• _Directive_: Could you update the entries, beginning at the line that has "Trace the roads" and stopping after the line that has "road 4 (residential): [(243,511),(118,474),(0,452)]"? Replace "pedestrian" with "footway", leave everything else unchanged, and return only those lines.

• _Provided information_:
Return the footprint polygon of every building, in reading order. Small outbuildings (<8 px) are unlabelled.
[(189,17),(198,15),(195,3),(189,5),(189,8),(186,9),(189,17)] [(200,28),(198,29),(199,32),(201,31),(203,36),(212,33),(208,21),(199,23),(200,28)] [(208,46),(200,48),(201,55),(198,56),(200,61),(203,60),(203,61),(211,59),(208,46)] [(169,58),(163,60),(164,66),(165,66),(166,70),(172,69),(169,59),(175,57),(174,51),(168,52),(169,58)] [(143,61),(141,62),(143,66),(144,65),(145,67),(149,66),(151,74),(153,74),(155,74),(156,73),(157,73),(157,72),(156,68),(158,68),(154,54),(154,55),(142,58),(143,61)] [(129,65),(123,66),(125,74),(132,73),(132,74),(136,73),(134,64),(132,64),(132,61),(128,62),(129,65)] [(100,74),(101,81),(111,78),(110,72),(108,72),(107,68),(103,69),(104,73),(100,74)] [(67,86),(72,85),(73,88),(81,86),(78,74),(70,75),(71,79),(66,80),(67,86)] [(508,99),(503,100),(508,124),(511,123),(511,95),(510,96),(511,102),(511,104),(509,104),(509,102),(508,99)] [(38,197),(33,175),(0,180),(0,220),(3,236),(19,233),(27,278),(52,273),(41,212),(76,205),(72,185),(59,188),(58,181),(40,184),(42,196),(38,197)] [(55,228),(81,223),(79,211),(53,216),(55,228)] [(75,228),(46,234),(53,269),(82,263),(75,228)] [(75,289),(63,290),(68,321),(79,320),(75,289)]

---

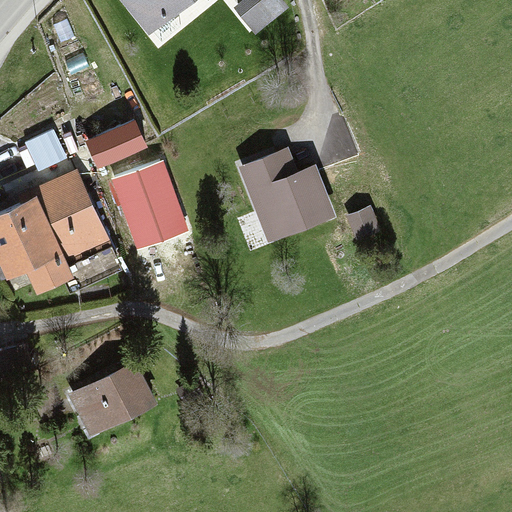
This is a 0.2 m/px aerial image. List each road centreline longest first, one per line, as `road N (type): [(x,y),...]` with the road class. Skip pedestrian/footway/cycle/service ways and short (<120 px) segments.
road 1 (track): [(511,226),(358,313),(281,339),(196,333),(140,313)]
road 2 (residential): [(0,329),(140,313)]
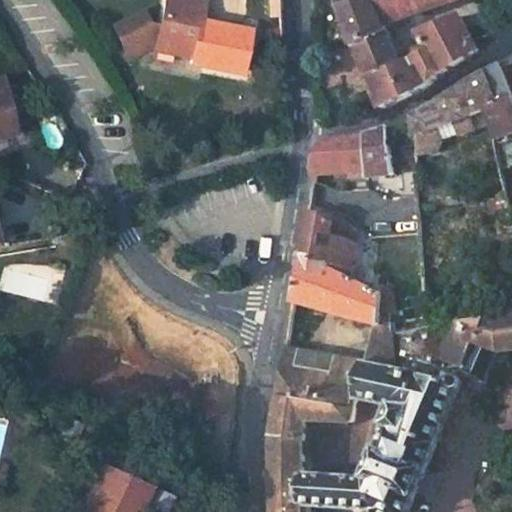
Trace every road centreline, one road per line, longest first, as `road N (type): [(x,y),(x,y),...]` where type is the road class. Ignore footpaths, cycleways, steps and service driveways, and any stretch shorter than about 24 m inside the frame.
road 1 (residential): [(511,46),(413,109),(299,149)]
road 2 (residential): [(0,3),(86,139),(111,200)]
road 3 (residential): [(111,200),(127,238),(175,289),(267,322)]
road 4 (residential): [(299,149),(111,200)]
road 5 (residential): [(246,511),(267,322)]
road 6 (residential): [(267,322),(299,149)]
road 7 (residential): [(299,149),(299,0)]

--

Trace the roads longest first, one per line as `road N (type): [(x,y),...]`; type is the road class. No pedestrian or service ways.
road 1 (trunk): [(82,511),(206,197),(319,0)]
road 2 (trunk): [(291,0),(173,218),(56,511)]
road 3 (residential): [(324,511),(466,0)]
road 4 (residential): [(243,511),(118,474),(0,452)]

• _Worked solution_:
Trace the roads longest first, one per line as `road N (type): [(x,y),...]`; type is the road class. No footway or service ways.
road 1 (trunk): [(82,511),(206,197),(319,0)]
road 2 (trunk): [(291,0),(173,218),(56,511)]
road 3 (residential): [(324,511),(466,0)]
road 4 (residential): [(243,511),(118,474),(0,452)]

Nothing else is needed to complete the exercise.